Extracted records
+++

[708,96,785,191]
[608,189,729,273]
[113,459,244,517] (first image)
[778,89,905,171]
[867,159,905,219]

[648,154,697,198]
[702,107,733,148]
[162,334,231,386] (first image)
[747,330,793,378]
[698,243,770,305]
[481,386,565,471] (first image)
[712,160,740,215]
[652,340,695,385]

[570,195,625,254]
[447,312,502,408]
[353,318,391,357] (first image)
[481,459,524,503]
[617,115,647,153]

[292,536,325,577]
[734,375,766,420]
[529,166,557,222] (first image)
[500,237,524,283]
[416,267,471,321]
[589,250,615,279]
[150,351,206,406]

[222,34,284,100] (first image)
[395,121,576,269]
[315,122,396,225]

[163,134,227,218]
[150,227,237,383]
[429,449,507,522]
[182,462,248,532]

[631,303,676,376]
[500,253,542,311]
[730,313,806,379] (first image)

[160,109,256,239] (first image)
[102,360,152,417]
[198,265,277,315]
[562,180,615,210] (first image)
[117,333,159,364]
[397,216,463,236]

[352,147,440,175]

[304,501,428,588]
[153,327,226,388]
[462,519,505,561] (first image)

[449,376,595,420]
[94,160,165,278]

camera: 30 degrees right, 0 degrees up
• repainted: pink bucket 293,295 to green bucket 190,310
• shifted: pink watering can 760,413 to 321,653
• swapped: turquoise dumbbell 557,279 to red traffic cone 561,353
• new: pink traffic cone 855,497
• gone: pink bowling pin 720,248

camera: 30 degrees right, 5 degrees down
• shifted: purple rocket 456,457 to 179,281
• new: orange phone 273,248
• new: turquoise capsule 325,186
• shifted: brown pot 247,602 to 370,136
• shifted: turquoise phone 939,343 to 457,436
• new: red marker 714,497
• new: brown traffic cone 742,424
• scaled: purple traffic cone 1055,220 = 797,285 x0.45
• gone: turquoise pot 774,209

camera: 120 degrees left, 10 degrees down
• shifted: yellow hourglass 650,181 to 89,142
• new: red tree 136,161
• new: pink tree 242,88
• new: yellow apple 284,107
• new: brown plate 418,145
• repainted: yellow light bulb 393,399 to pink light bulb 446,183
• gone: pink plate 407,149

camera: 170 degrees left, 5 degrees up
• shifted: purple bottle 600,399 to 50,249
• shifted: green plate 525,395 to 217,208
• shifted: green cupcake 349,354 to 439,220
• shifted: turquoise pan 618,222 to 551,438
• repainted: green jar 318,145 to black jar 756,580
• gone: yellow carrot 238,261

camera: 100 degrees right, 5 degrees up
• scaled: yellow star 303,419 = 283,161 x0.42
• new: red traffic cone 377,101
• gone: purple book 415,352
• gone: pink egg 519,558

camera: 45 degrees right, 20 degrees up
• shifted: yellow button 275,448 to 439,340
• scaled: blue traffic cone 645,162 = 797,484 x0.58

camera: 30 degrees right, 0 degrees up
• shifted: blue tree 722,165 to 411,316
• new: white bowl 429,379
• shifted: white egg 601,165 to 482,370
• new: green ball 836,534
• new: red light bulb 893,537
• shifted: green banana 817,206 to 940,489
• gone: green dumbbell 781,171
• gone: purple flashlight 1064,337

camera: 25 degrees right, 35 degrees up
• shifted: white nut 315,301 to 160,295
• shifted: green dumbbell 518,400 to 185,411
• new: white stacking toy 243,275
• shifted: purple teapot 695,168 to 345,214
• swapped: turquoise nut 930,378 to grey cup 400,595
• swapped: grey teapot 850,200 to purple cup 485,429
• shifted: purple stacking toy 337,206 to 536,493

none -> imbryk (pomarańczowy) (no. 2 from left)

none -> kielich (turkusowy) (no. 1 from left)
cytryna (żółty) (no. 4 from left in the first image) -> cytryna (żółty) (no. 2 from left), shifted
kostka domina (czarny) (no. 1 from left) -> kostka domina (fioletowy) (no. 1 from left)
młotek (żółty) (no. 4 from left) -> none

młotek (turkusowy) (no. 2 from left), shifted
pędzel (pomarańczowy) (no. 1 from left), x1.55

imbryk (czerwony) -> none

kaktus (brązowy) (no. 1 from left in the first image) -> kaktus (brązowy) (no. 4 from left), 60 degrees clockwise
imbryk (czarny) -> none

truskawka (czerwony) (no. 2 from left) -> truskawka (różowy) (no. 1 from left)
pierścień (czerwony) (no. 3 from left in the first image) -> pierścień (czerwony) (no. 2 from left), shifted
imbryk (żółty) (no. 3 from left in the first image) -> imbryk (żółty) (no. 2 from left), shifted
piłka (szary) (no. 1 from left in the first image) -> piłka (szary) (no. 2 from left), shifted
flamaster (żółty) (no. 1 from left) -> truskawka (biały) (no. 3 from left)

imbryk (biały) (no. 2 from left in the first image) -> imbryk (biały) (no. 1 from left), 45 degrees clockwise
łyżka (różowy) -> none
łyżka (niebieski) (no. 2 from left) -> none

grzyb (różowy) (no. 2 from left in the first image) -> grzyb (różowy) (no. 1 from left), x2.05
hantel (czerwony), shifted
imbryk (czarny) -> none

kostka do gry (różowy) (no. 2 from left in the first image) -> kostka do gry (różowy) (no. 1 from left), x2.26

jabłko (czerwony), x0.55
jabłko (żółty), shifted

+++

PROMPT >>
Please reproduce, exactly as written, the lines of the records from the first line through the one containing "yellow carrot 238,261".

ANSWER TO THIS TASK >>
[708,96,785,191]
[608,189,729,273]
[113,459,244,517] (first image)
[778,89,905,171]
[867,159,905,219]

[648,154,697,198]
[702,107,733,148]
[162,334,231,386] (first image)
[747,330,793,378]
[698,243,770,305]
[481,386,565,471] (first image)
[712,160,740,215]
[652,340,695,385]

[570,195,625,254]
[447,312,502,408]
[353,318,391,357] (first image)
[481,459,524,503]
[617,115,647,153]

[292,536,325,577]
[734,375,766,420]
[529,166,557,222] (first image)
[500,237,524,283]
[416,267,471,321]
[589,250,615,279]
[150,351,206,406]

[222,34,284,100] (first image)
[395,121,576,269]
[315,122,396,225]

[163,134,227,218]
[150,227,237,383]
[429,449,507,522]
[182,462,248,532]

[631,303,676,376]
[500,253,542,311]
[730,313,806,379] (first image)

[160,109,256,239] (first image)
[102,360,152,417]
[198,265,277,315]
[562,180,615,210] (first image)
[117,333,159,364]
[397,216,463,236]

[352,147,440,175]

[304,501,428,588]
[153,327,226,388]
[462,519,505,561] (first image)

[449,376,595,420]
[94,160,165,278]

camera: 30 degrees right, 0 degrees up
• repainted: pink bucket 293,295 to green bucket 190,310
• shifted: pink watering can 760,413 to 321,653
• swapped: turquoise dumbbell 557,279 to red traffic cone 561,353
• new: pink traffic cone 855,497
• gone: pink bowling pin 720,248

camera: 30 degrees right, 5 degrees down
• shifted: purple rocket 456,457 to 179,281
• new: orange phone 273,248
• new: turquoise capsule 325,186
• shifted: brown pot 247,602 to 370,136
• shifted: turquoise phone 939,343 to 457,436
• new: red marker 714,497
• new: brown traffic cone 742,424
• scaled: purple traffic cone 1055,220 = 797,285 x0.45
• gone: turquoise pot 774,209

camera: 120 degrees left, 10 degrees down
• shifted: yellow hourglass 650,181 to 89,142
• new: red tree 136,161
• new: pink tree 242,88
• new: yellow apple 284,107
• new: brown plate 418,145
• repainted: yellow light bulb 393,399 to pink light bulb 446,183
• gone: pink plate 407,149

camera: 170 degrees left, 5 degrees up
• shifted: purple bottle 600,399 to 50,249
• shifted: green plate 525,395 to 217,208
• shifted: green cupcake 349,354 to 439,220
• shifted: turquoise pan 618,222 to 551,438
• repainted: green jar 318,145 to black jar 756,580
• gone: yellow carrot 238,261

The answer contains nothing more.